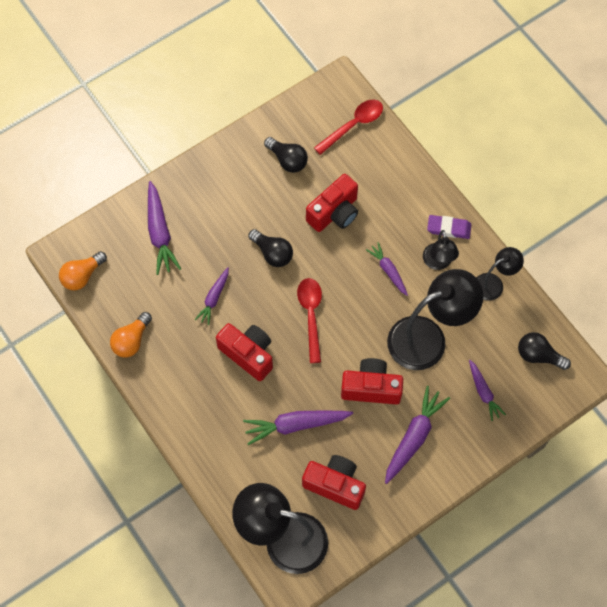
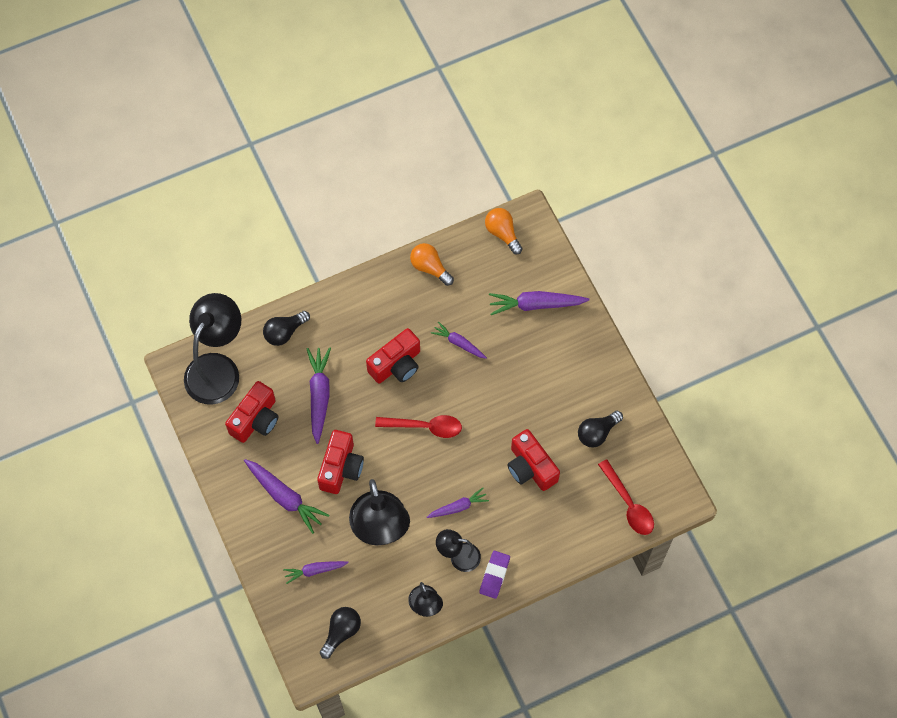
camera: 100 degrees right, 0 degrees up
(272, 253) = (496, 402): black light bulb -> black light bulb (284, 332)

* * *

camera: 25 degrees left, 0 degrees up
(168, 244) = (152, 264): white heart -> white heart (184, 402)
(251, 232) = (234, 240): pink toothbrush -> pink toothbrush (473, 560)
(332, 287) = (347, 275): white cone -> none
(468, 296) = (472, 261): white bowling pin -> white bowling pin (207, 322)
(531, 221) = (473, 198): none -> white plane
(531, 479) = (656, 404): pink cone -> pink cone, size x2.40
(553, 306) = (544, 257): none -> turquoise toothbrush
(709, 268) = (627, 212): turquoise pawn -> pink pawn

* * *

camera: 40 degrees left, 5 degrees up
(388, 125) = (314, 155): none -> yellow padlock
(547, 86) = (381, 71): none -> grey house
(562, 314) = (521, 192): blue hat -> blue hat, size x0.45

* * *

**Work to be completed**
The lines holding the word "camera" are the answer. Pull them out of the records and copy them.

**Task output**
camera: 100 degrees right, 0 degrees up
camera: 25 degrees left, 0 degrees up
camera: 40 degrees left, 5 degrees up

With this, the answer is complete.